PROBLEM DETAILS:
Retrieve every line of the data holding the word "rose".

ENTRIES SHOWN:

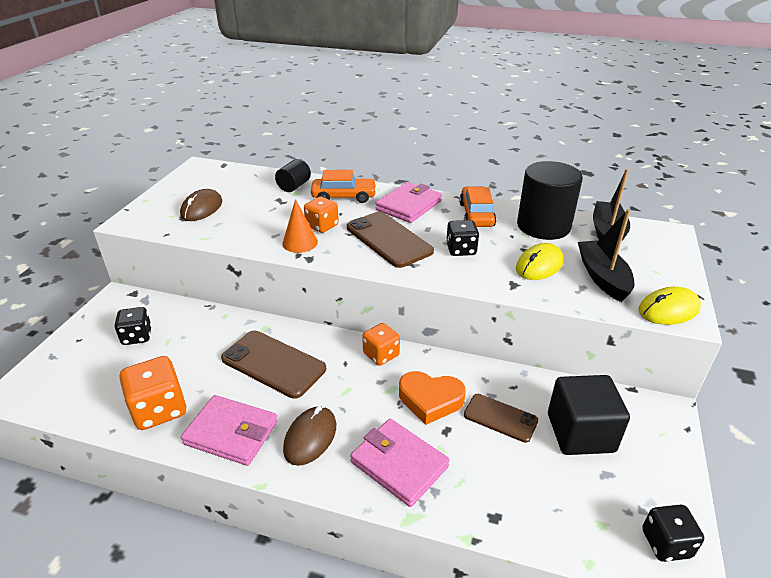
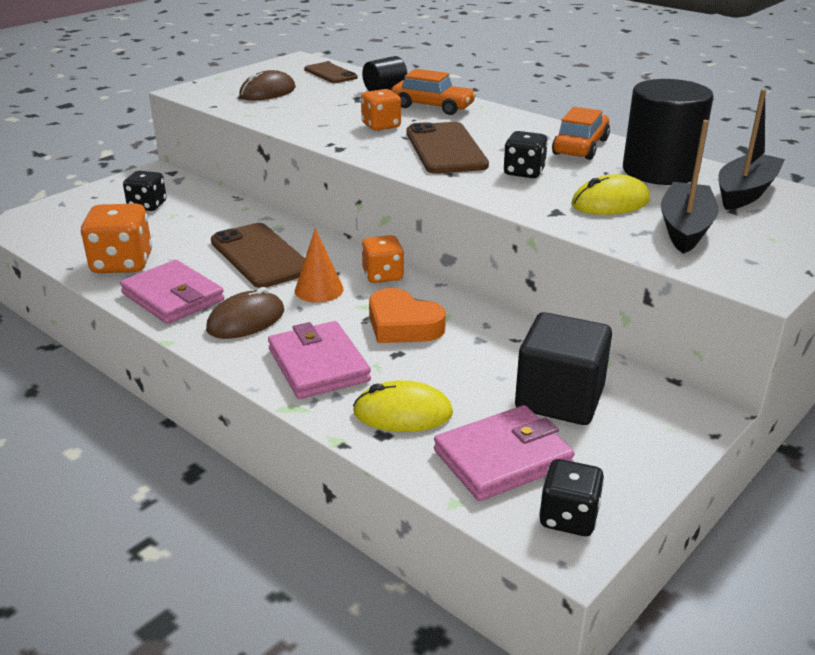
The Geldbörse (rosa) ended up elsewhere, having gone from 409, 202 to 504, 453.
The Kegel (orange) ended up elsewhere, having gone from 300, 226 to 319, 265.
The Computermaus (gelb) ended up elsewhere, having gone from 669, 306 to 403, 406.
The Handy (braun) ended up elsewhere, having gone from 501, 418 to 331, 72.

* * *

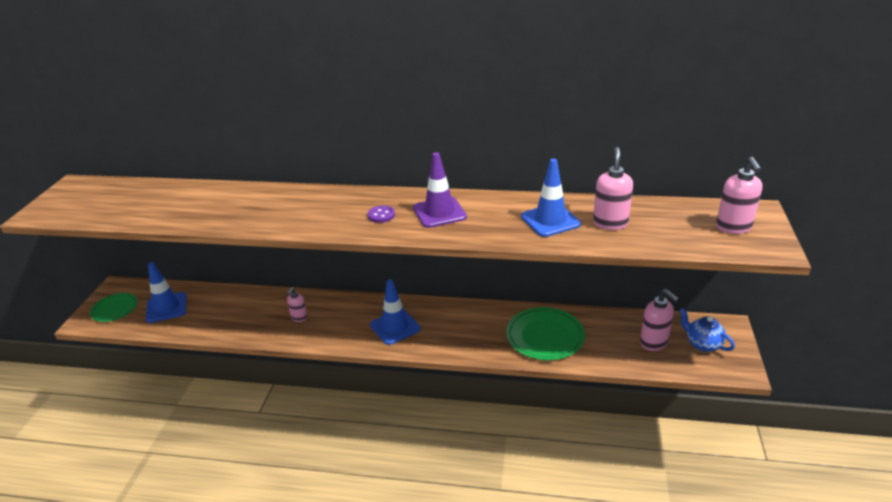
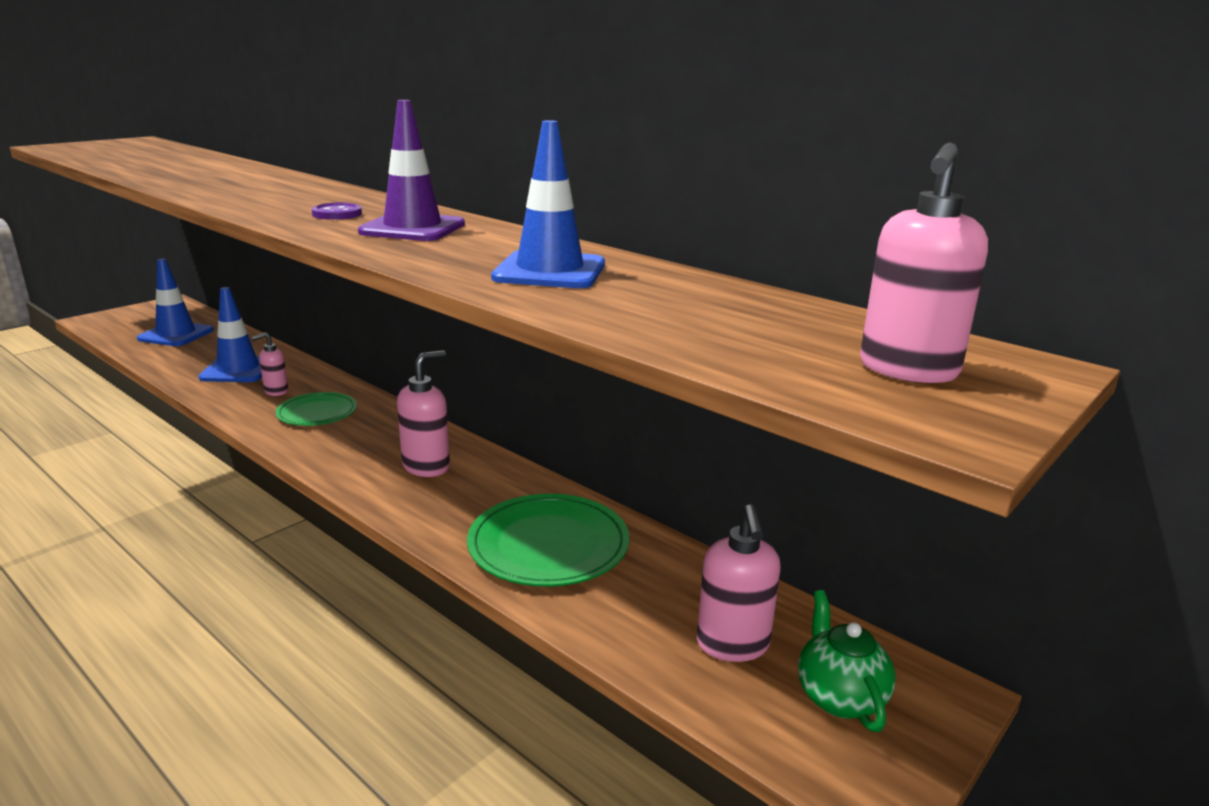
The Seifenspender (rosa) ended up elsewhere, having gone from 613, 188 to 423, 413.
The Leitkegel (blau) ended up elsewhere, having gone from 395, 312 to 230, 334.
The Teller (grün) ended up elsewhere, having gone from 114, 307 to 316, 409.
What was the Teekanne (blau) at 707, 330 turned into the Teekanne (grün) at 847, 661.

==

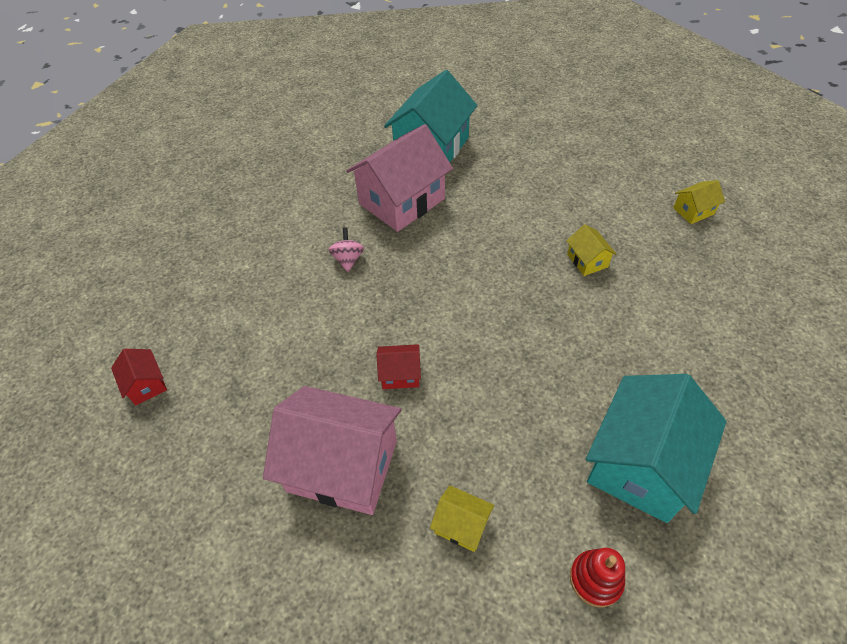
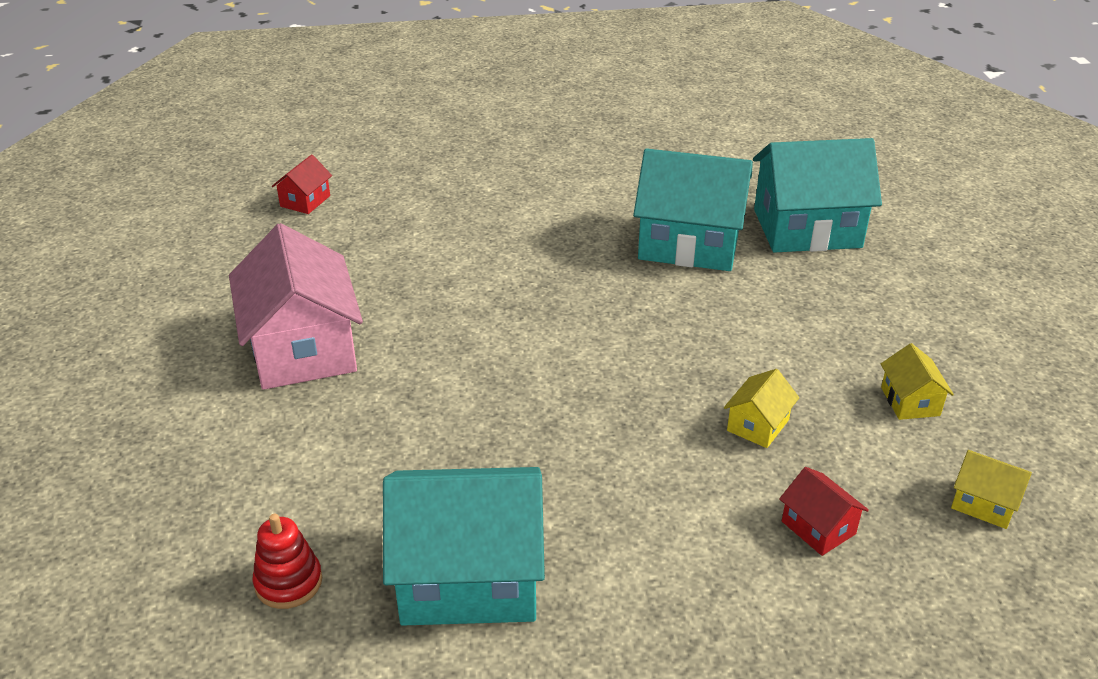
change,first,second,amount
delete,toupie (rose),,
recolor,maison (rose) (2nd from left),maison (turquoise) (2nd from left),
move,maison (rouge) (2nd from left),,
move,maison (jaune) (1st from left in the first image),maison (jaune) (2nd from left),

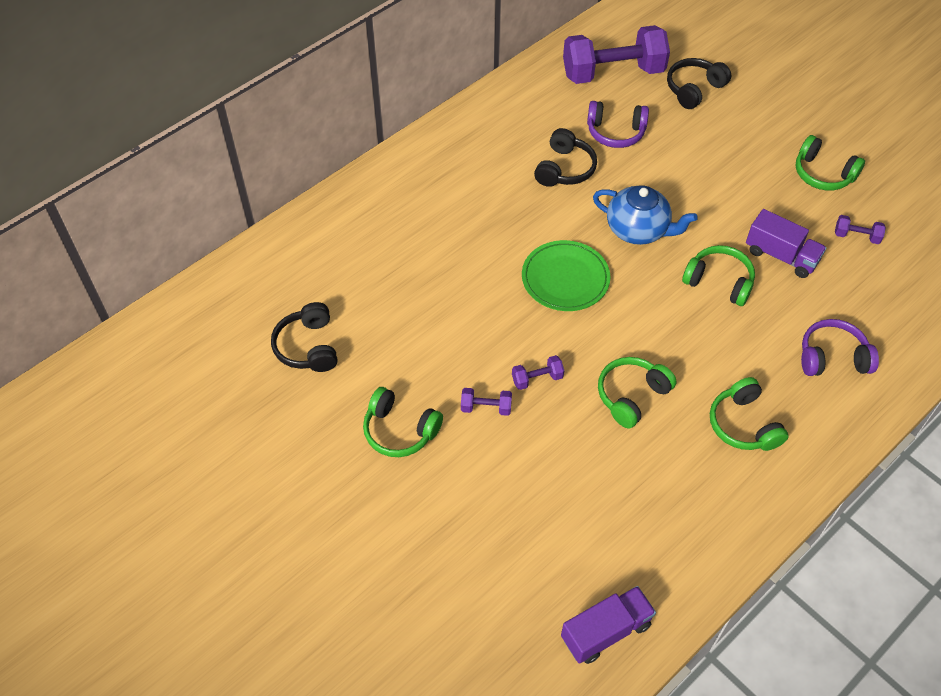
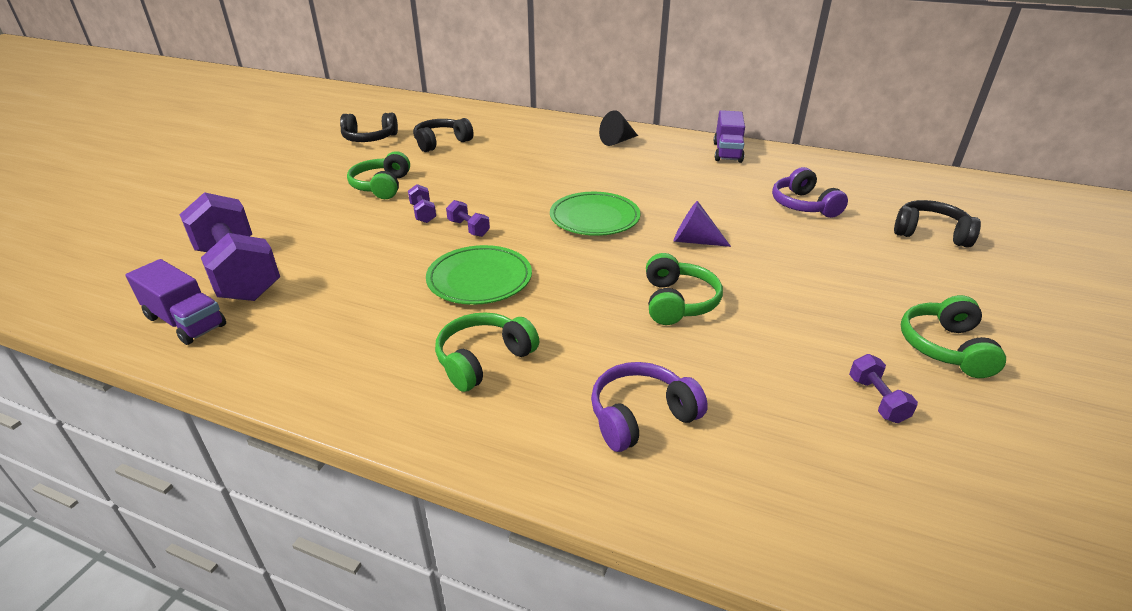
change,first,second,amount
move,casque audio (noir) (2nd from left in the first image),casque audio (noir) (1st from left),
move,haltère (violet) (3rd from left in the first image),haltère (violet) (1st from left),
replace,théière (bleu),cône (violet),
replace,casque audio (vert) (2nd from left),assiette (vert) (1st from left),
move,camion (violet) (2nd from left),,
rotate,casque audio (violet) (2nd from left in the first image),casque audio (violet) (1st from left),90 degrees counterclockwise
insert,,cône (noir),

SOLUTION BELOW:
delete,toupie (rose),,
recolor,maison (rose) (2nd from left),maison (turquoise) (2nd from left),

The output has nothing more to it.